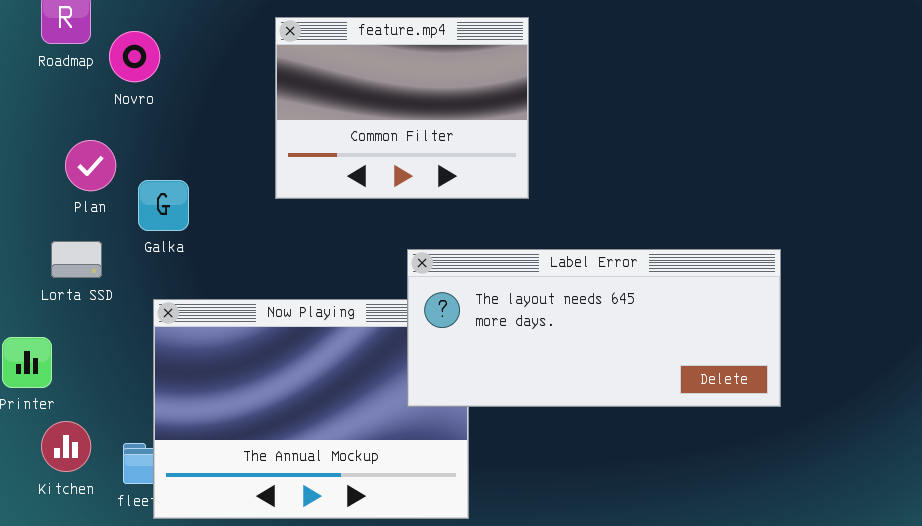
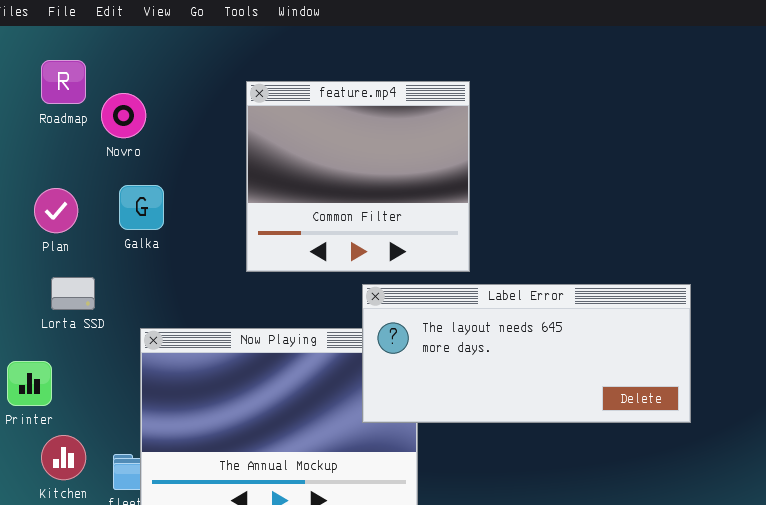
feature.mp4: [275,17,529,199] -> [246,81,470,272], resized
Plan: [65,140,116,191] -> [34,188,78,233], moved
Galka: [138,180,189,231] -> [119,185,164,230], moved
------------
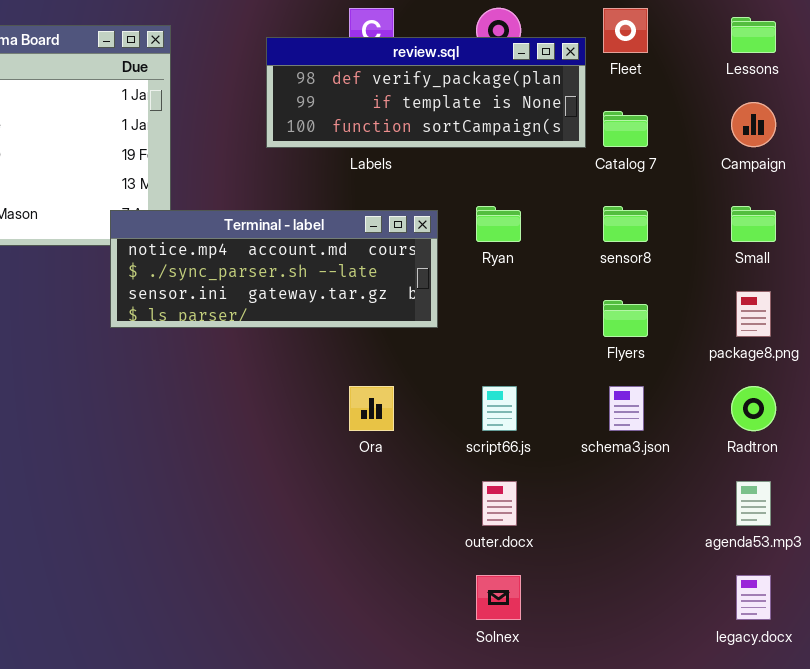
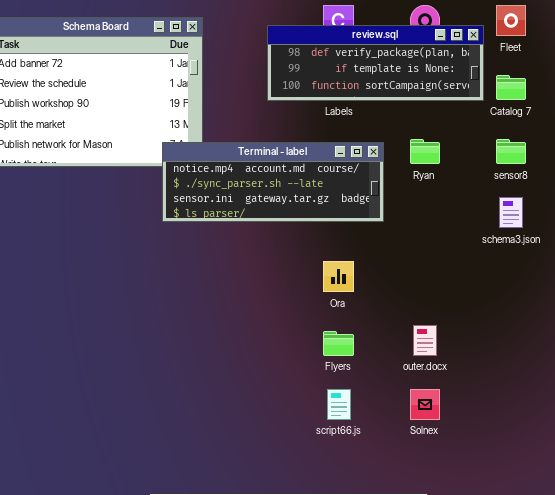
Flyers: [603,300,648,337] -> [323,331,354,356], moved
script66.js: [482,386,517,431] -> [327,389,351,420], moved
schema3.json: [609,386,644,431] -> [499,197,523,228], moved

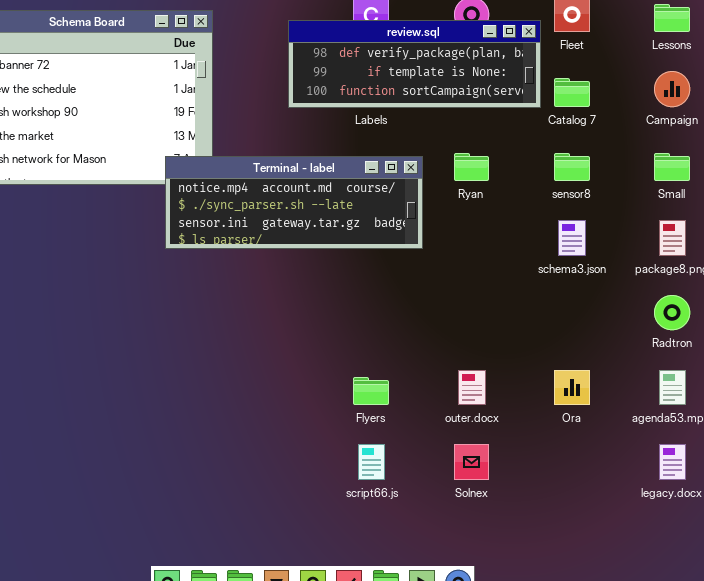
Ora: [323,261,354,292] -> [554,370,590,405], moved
------------
#### The task:
Filter the entries above and keep only the lines with the word "moved".

#### Solution:
Plan: [65,140,116,191] -> [34,188,78,233], moved
Galka: [138,180,189,231] -> [119,185,164,230], moved
Flyers: [603,300,648,337] -> [323,331,354,356], moved
script66.js: [482,386,517,431] -> [327,389,351,420], moved
schema3.json: [609,386,644,431] -> [499,197,523,228], moved
Ora: [323,261,354,292] -> [554,370,590,405], moved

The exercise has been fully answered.